Task item: Which lines in the records below contain the word "yellow"? Copy each one out.

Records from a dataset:
○ ○ ○ ○ ○

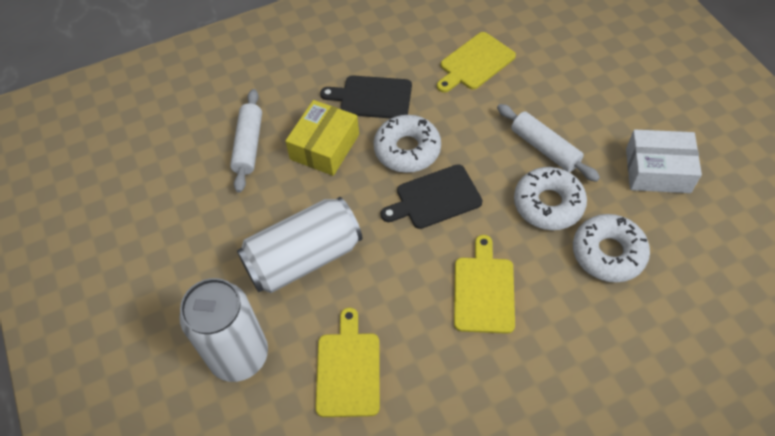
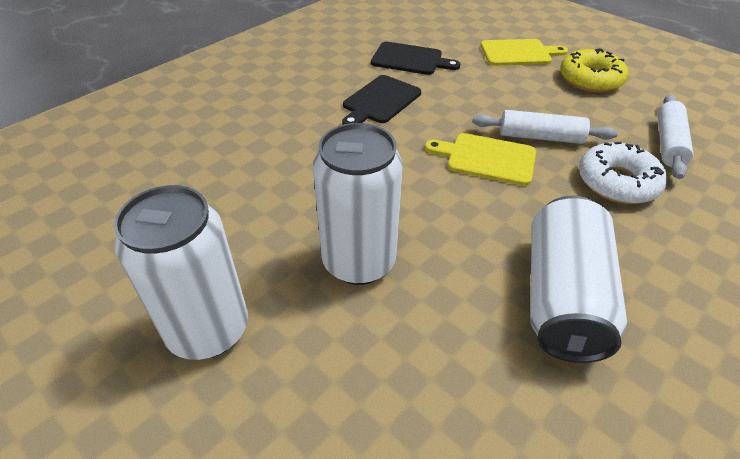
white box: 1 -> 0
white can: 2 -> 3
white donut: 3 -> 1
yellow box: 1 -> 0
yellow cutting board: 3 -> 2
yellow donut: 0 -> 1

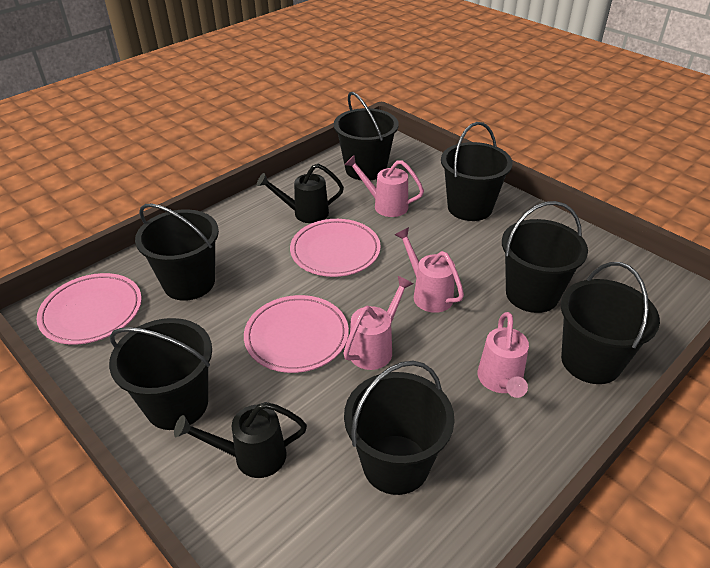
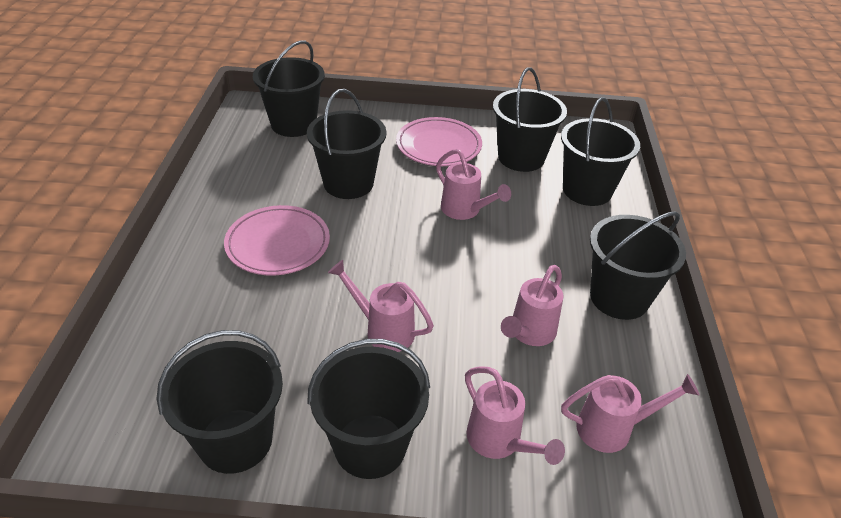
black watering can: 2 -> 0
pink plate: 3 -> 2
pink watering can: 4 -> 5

○ ○ ○ ○ ○

Exercise response:
yellow box: 1 -> 0
yellow cutting board: 3 -> 2
yellow donut: 0 -> 1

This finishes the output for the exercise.